§ **The task**
Reproduce the whole listing word for word. Leave every image out.

§ **Material provided**
################
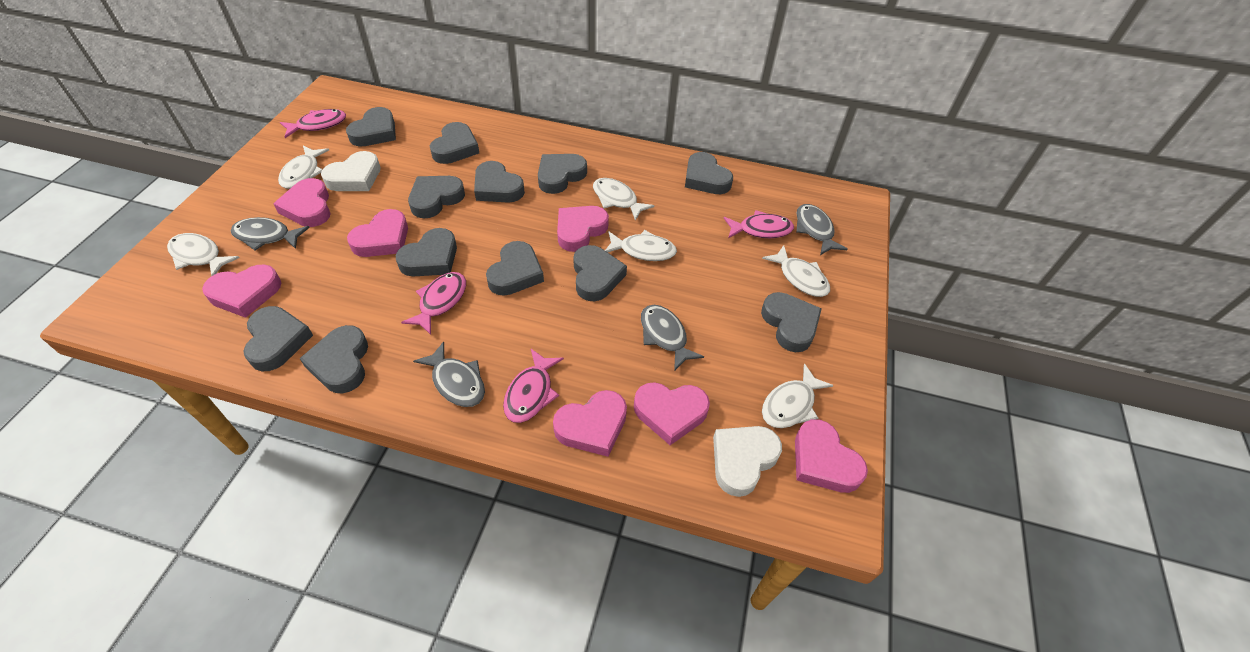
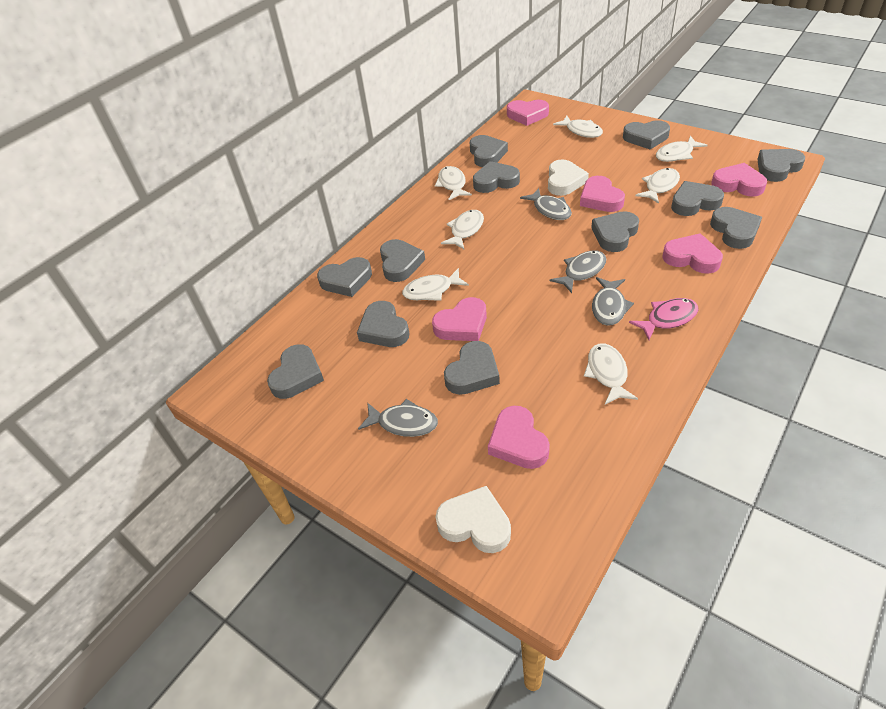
pink fish: 4 -> 1
pink heart: 7 -> 6
white fish: 6 -> 7

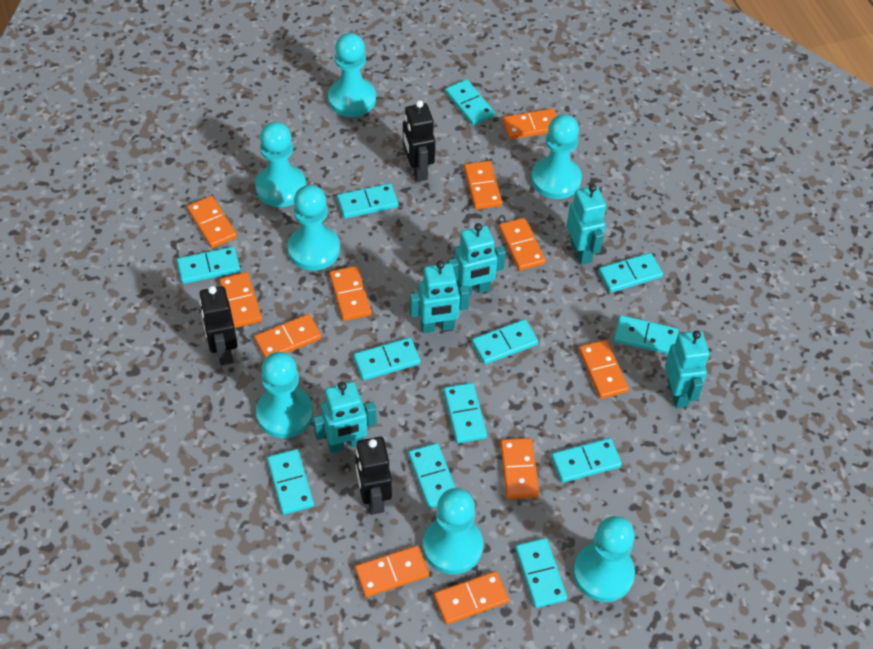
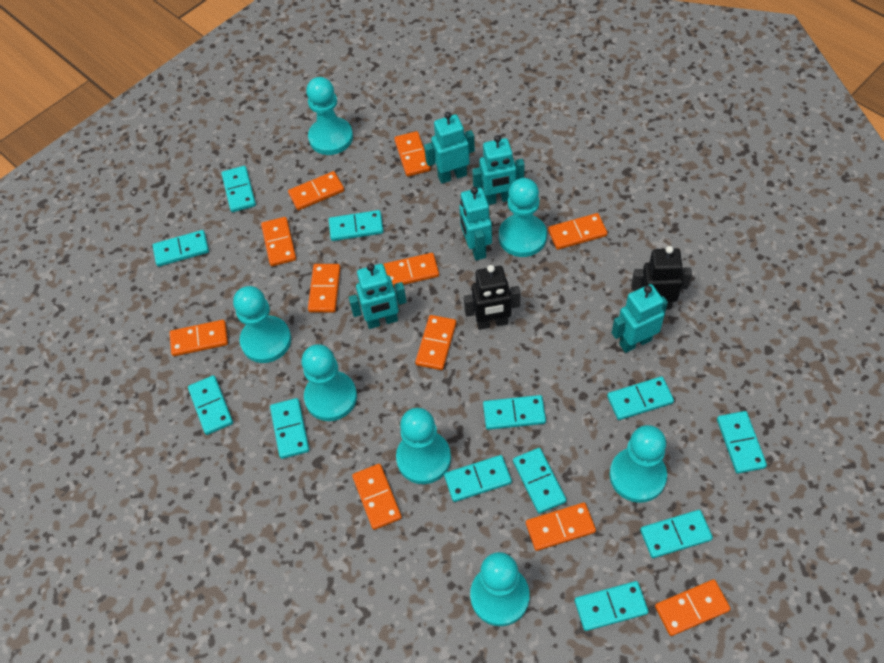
black robot: 3 -> 2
################
§ **Task output**
pink fish: 4 -> 1
pink heart: 7 -> 6
white fish: 6 -> 7

black robot: 3 -> 2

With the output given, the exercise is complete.